MATERIAL TO PROCESS:
▬▬▬▬▬▬

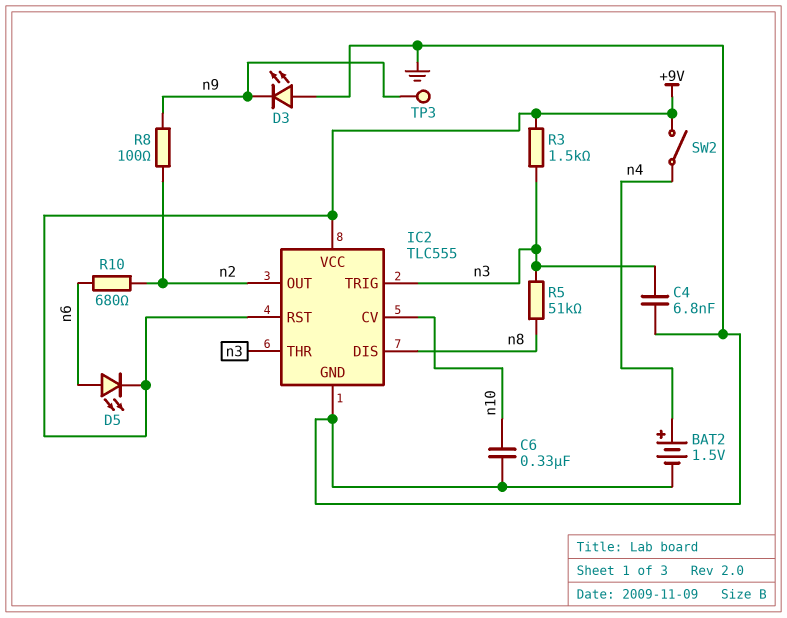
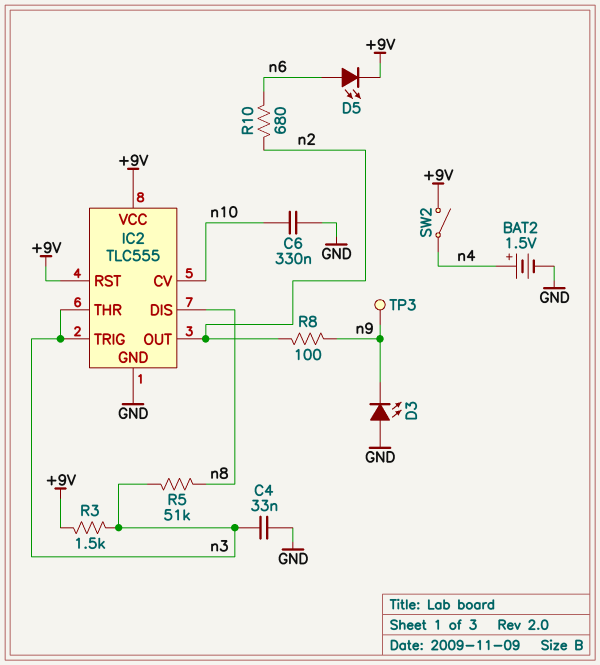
C4: 6.8nF (GND, n3) -> 33nF (GND, n3)

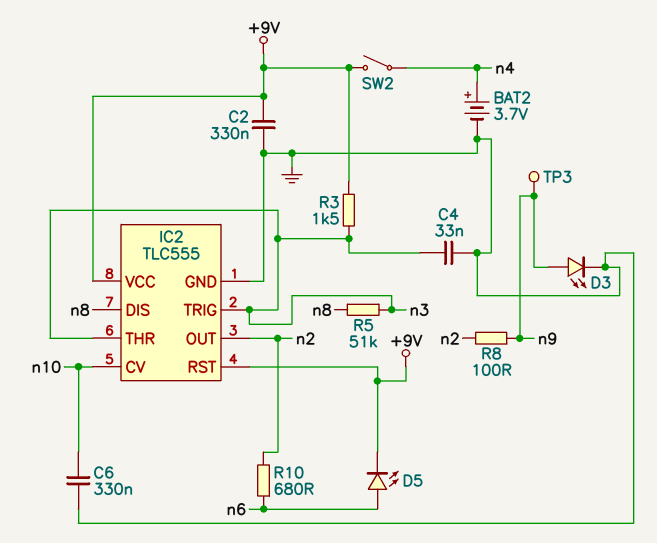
BAT2: 1.5V (plus n4, minus GND) -> 3.7V (plus n4, minus GND)
C2: none -> 330nF (+9V, GND)
D3: LED (A GND, K n9) -> LED (A n9, K GND)

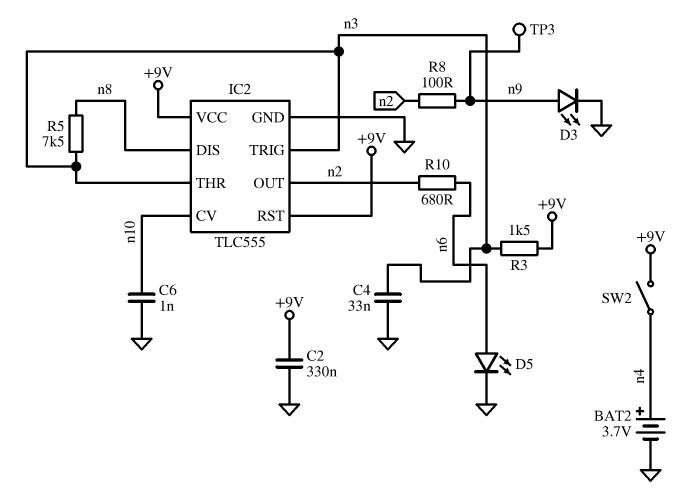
C6: 330nF (GND, n10) -> 1nF (GND, n10)
D5: LED (A n6, K +9V) -> LED (A n6, K GND)
R5: 51k (n3, n8) -> 7.5k (n3, n8)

▬▬▬▬▬▬

WORK REQUIRED: An exact reproduction of every record above is required, with no pictures included.

EXERCISE OUTPUT:
C4: 6.8nF (GND, n3) -> 33nF (GND, n3)

BAT2: 1.5V (plus n4, minus GND) -> 3.7V (plus n4, minus GND)
C2: none -> 330nF (+9V, GND)
D3: LED (A GND, K n9) -> LED (A n9, K GND)

C6: 330nF (GND, n10) -> 1nF (GND, n10)
D5: LED (A n6, K +9V) -> LED (A n6, K GND)
R5: 51k (n3, n8) -> 7.5k (n3, n8)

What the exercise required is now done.